__REQUIRED WORK__.
Looking at the entries, how many lines hold the word "none"? State the number by itself.

__RECORDS PROVIDED__.
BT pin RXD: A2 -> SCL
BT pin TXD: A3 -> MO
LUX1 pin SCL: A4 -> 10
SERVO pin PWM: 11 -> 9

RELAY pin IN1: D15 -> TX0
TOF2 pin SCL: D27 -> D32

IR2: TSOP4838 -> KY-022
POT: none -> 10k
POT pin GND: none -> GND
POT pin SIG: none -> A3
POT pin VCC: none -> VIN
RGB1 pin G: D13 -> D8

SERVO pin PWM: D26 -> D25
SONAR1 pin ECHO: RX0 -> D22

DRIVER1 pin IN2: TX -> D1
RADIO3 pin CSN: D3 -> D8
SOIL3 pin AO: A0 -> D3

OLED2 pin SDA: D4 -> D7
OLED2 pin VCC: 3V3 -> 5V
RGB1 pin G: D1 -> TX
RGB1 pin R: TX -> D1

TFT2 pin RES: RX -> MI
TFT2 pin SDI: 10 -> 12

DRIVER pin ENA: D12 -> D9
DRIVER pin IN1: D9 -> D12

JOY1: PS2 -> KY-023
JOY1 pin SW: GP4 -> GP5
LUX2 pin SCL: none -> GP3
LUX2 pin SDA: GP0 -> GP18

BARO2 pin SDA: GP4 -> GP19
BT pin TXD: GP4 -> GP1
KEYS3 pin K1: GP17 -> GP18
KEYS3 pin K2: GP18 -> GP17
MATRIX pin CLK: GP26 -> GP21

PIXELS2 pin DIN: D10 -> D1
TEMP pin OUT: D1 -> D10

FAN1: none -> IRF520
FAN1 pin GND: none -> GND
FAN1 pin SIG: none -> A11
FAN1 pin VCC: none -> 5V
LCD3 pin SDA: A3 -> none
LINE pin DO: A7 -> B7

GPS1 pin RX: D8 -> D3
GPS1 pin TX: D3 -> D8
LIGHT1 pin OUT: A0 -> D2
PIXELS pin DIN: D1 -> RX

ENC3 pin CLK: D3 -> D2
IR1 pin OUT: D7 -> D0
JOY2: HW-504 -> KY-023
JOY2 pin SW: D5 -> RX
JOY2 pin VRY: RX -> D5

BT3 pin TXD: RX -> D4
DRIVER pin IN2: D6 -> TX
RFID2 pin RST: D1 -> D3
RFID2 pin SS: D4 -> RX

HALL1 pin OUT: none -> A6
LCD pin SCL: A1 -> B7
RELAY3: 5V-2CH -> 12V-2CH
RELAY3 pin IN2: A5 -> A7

__YOUR SOLUTION__.
11